Check every line of the data below for "yellow". Copy each one that has it.

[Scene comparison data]
=== Begin Enclosure ===

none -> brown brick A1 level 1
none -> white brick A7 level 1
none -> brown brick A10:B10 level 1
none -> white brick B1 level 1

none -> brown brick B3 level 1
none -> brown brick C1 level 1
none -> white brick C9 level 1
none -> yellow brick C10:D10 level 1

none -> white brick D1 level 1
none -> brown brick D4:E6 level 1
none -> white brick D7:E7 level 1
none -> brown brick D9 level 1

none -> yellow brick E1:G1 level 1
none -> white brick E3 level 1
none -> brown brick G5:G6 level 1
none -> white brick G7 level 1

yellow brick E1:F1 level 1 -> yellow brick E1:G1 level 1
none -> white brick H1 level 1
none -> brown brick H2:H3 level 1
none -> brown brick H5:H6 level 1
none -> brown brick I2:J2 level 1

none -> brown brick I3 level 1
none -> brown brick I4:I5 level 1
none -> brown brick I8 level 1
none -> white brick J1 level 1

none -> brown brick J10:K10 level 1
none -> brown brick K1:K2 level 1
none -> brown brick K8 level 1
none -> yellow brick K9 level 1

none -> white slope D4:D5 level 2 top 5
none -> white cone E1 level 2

=== End Enclosure ===
=== Begin Enclosure ===

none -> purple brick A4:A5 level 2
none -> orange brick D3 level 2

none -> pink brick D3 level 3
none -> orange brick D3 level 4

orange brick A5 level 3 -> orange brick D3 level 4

=== End Enclosure ===
=== Begin Enclosure ===

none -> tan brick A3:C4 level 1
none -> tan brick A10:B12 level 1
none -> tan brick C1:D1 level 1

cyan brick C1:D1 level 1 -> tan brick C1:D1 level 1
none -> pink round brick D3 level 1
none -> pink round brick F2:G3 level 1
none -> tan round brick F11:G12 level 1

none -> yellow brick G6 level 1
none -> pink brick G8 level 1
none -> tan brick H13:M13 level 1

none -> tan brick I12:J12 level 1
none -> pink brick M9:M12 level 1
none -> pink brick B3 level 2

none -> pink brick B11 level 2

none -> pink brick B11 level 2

=== End Enclosure ===

**RESPONSE TO THIS EXERCISE:**
none -> yellow brick C10:D10 level 1
none -> yellow brick E1:G1 level 1
yellow brick E1:F1 level 1 -> yellow brick E1:G1 level 1
none -> yellow brick K9 level 1
none -> yellow brick G6 level 1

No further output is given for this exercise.